------ Extracted entries

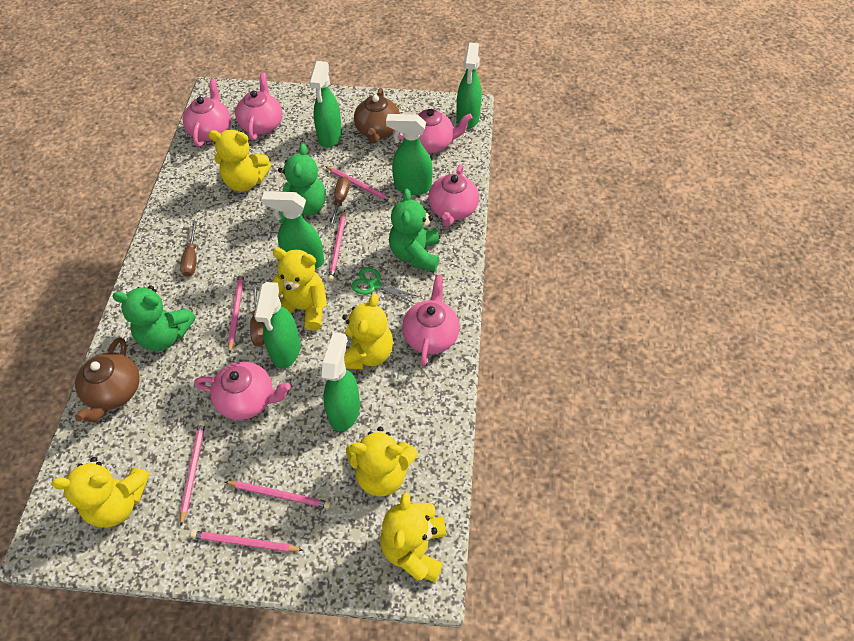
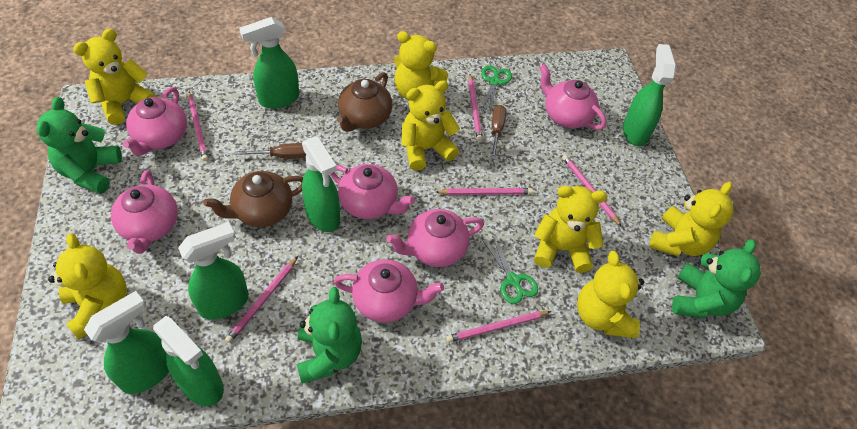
brown screwdriver: 3 -> 2
green scissors: 1 -> 2
yellow teddy bear: 6 -> 7

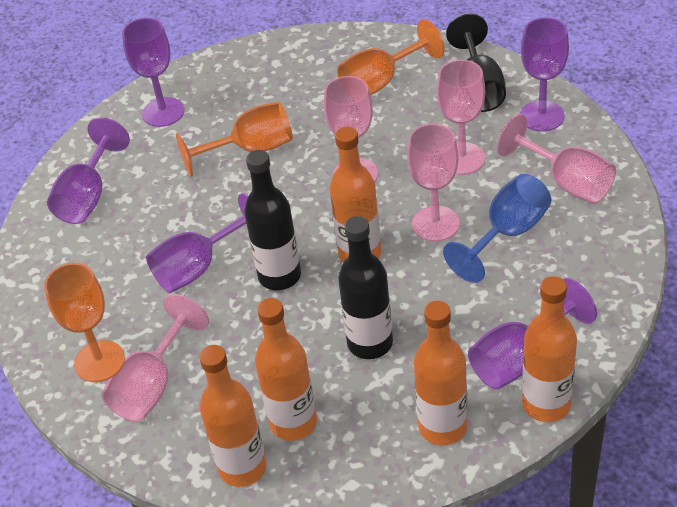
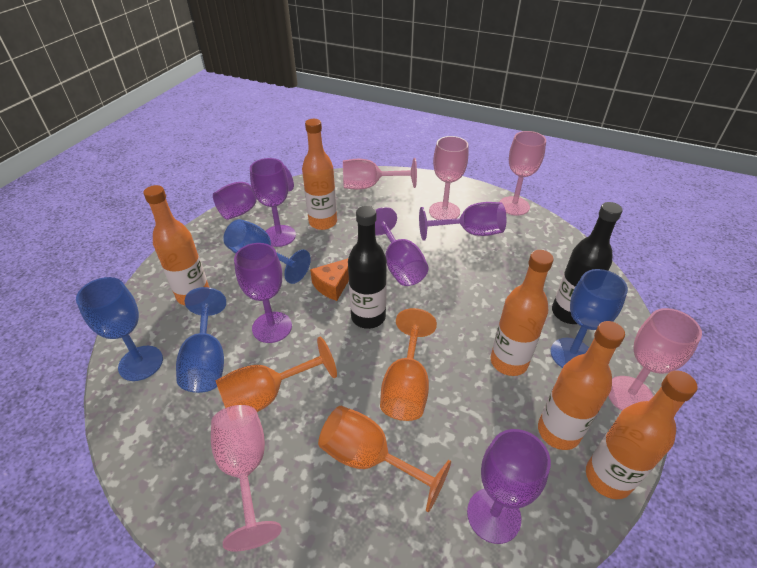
black goblet: 1 -> 0
blue goblet: 1 -> 4
orange cheese: 0 -> 1
purple goblet: 5 -> 6

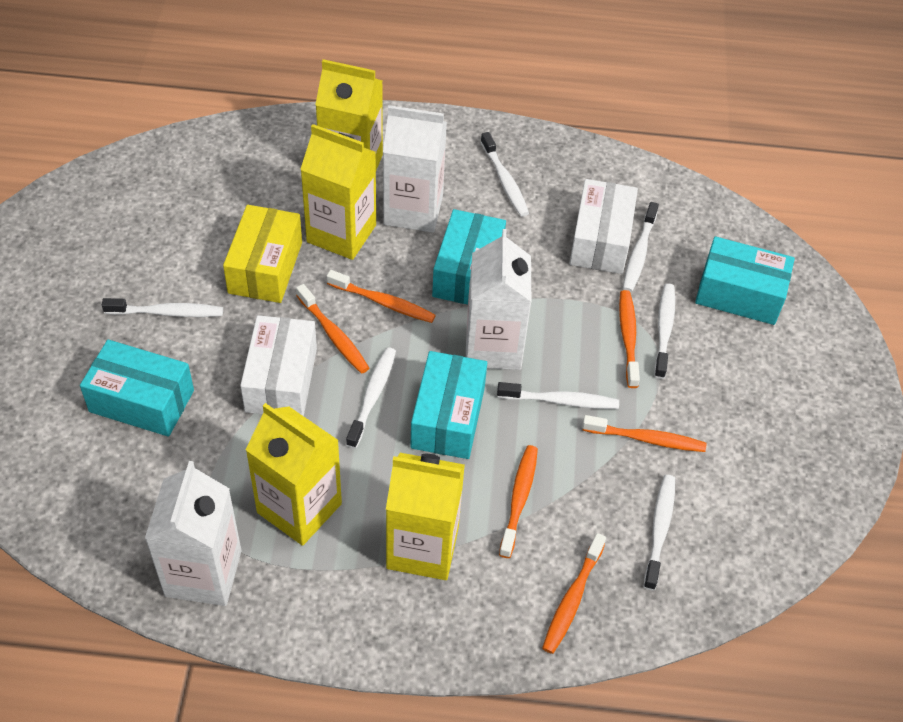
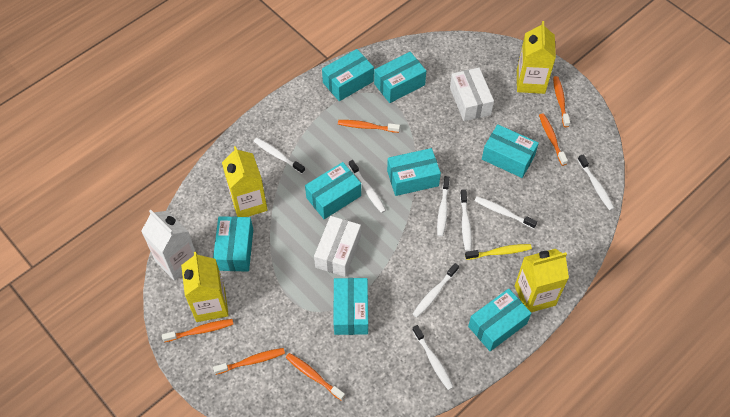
turquoise box: 4 -> 8
white carton: 3 -> 1
white toothbrush: 7 -> 8
yellow box: 1 -> 0
yellow toothbrush: 0 -> 1

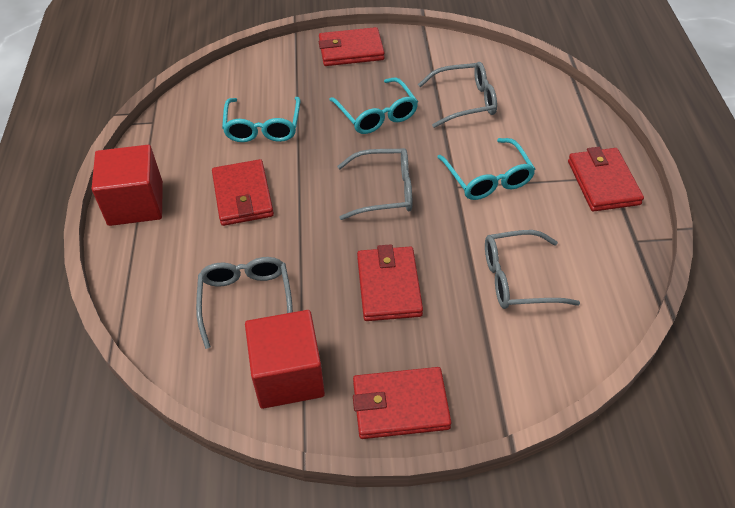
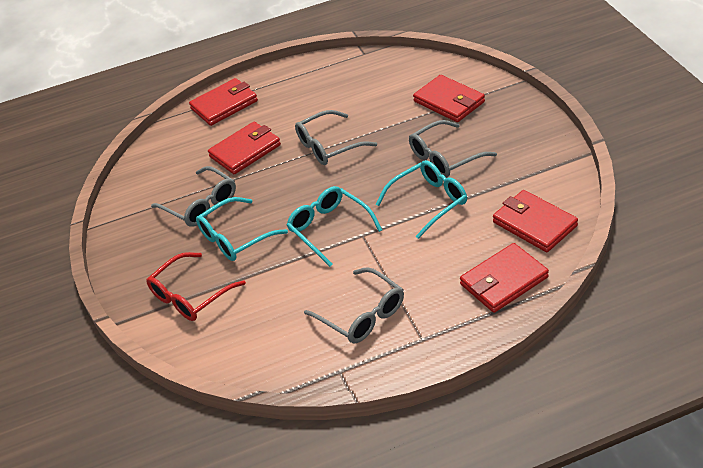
red cube: 2 -> 0
red glasses: 0 -> 1

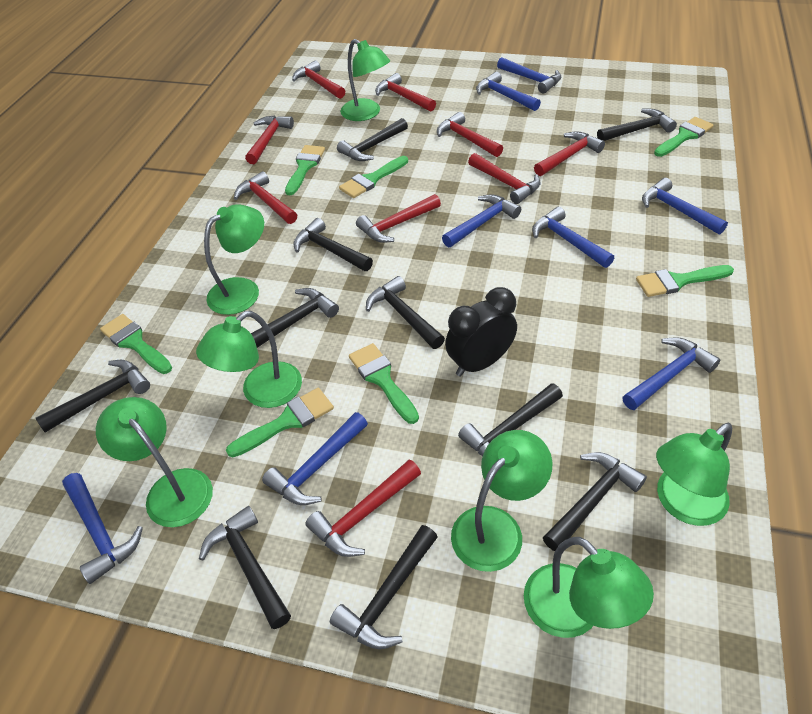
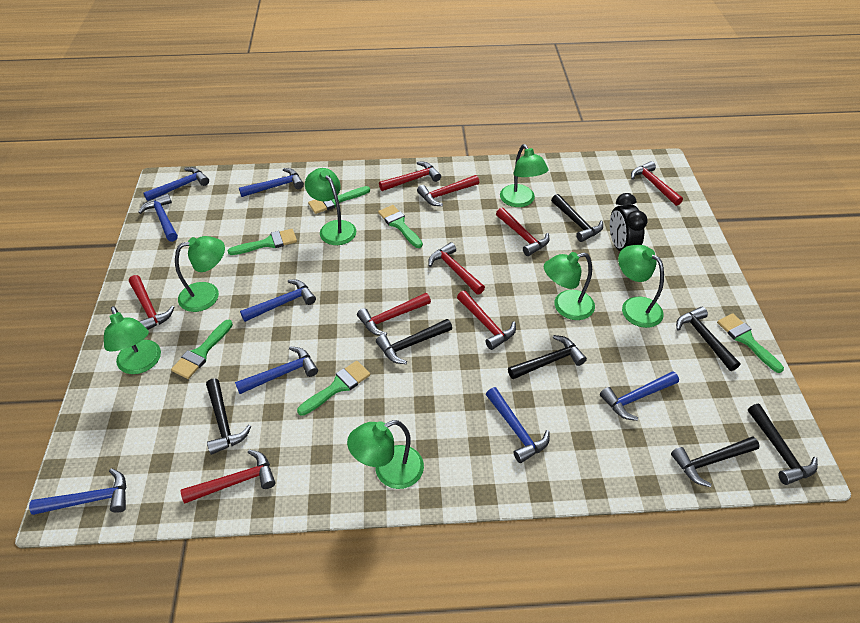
black hammer: 10 -> 7
green brush: 7 -> 6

------------

▶ Exercise description: Exact copies of the entries above are needed, with every picture removed.

▶ Exercise answer:
brown screwdriver: 3 -> 2
green scissors: 1 -> 2
yellow teddy bear: 6 -> 7

black goblet: 1 -> 0
blue goblet: 1 -> 4
orange cheese: 0 -> 1
purple goblet: 5 -> 6

turquoise box: 4 -> 8
white carton: 3 -> 1
white toothbrush: 7 -> 8
yellow box: 1 -> 0
yellow toothbrush: 0 -> 1

red cube: 2 -> 0
red glasses: 0 -> 1

black hammer: 10 -> 7
green brush: 7 -> 6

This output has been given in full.